_PROBLEM DESCRIPTION_
Without the images, reproduce each line of the material exactly.

===== TASK INPUTS

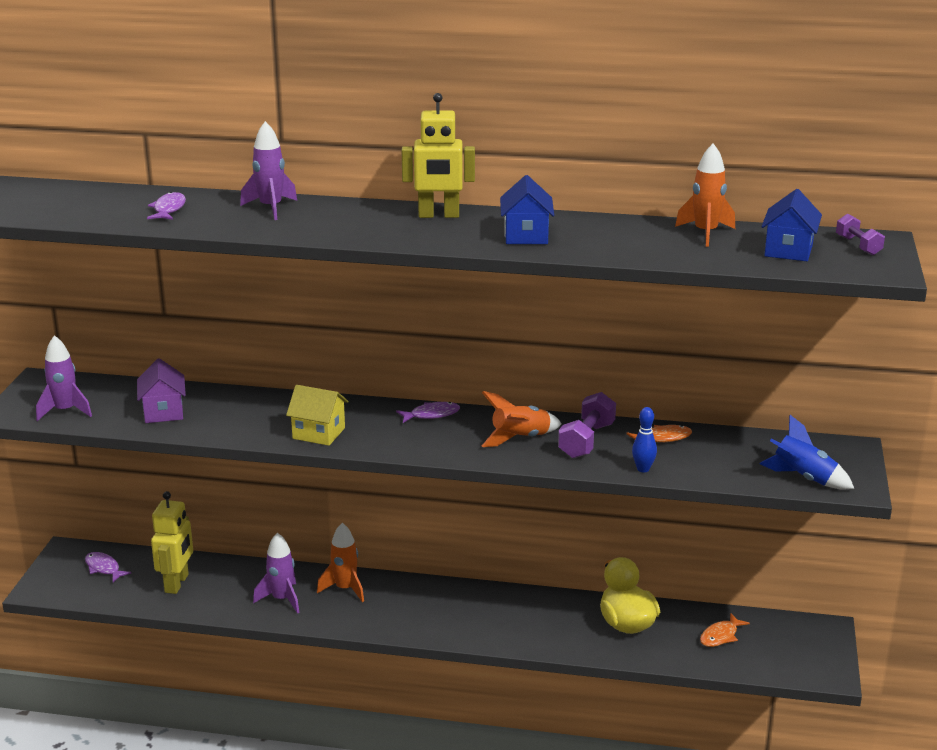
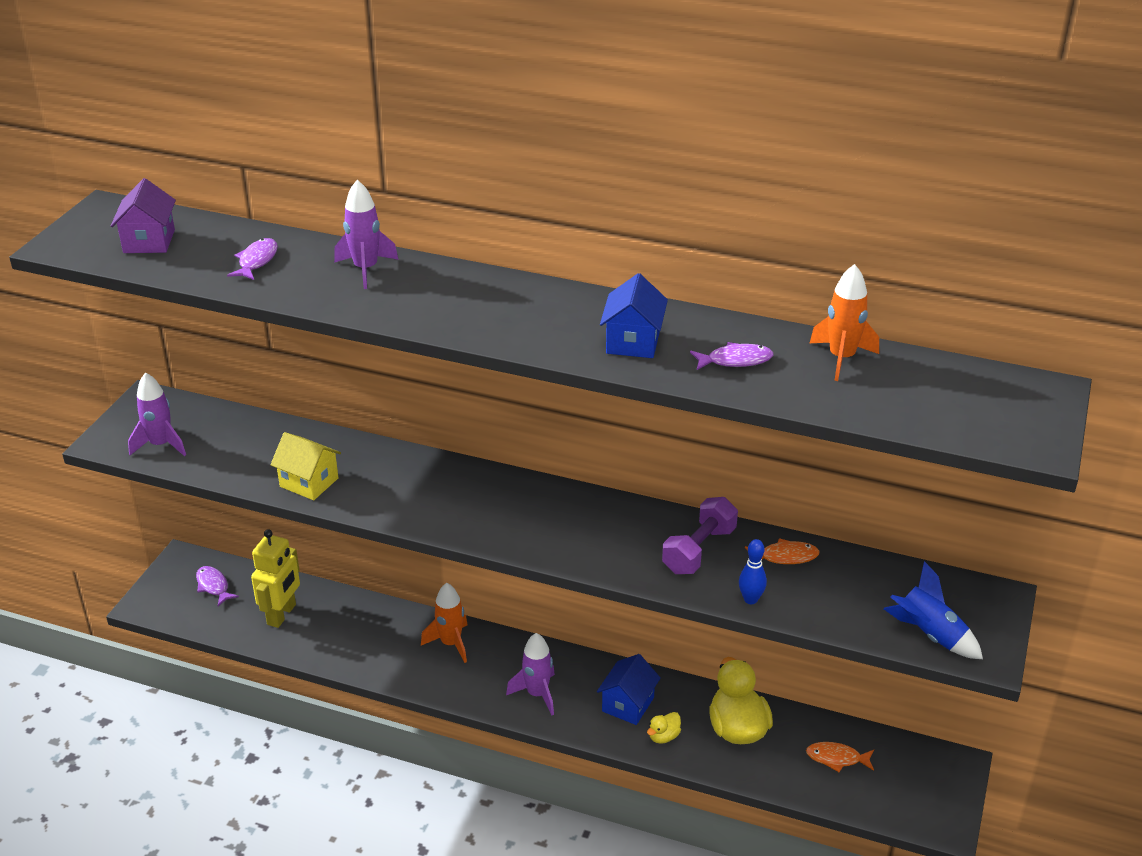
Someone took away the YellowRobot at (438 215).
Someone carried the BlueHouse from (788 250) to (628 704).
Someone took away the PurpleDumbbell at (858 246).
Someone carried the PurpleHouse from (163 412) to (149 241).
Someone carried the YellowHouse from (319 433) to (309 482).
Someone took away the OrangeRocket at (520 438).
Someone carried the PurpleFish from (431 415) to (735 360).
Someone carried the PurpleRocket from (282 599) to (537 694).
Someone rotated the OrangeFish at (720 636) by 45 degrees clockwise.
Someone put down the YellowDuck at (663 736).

==========

_RESULT OF THIS EXERCISE_
Someone took away the YellowRobot at (438 215).
Someone carried the BlueHouse from (788 250) to (628 704).
Someone took away the PurpleDumbbell at (858 246).
Someone carried the PurpleHouse from (163 412) to (149 241).
Someone carried the YellowHouse from (319 433) to (309 482).
Someone took away the OrangeRocket at (520 438).
Someone carried the PurpleFish from (431 415) to (735 360).
Someone carried the PurpleRocket from (282 599) to (537 694).
Someone rotated the OrangeFish at (720 636) by 45 degrees clockwise.
Someone put down the YellowDuck at (663 736).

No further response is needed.